● YOUR TASK: Please make an exact copy of the listing, without the pictures.

● DATA BLOCK:
────────
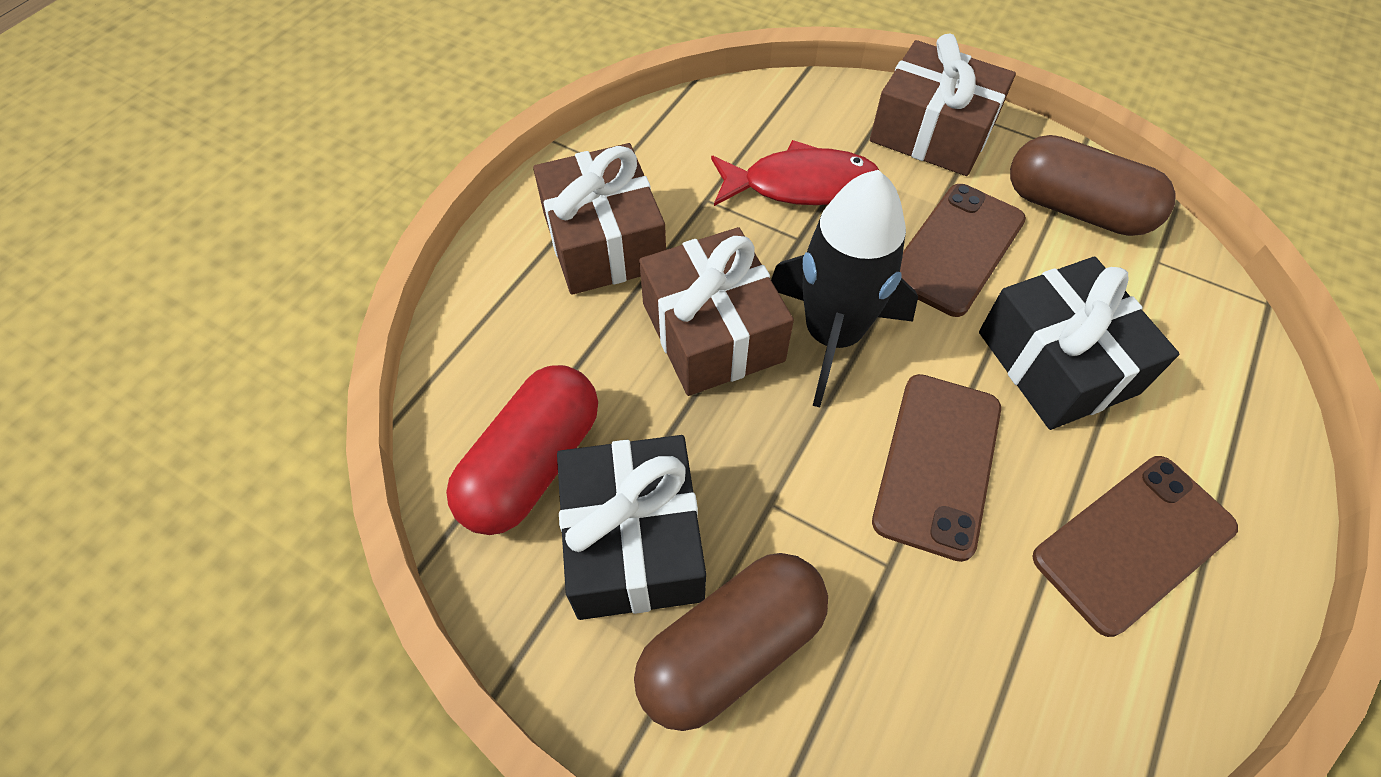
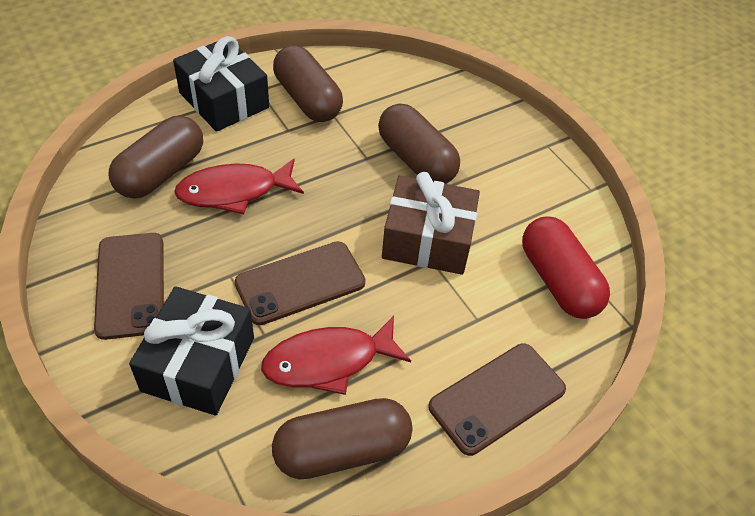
black rocket: 1 -> 0
brown capsule: 2 -> 4
brown gift: 3 -> 1
red fish: 1 -> 2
────────
● EXERCISE RESULT:
black rocket: 1 -> 0
brown capsule: 2 -> 4
brown gift: 3 -> 1
red fish: 1 -> 2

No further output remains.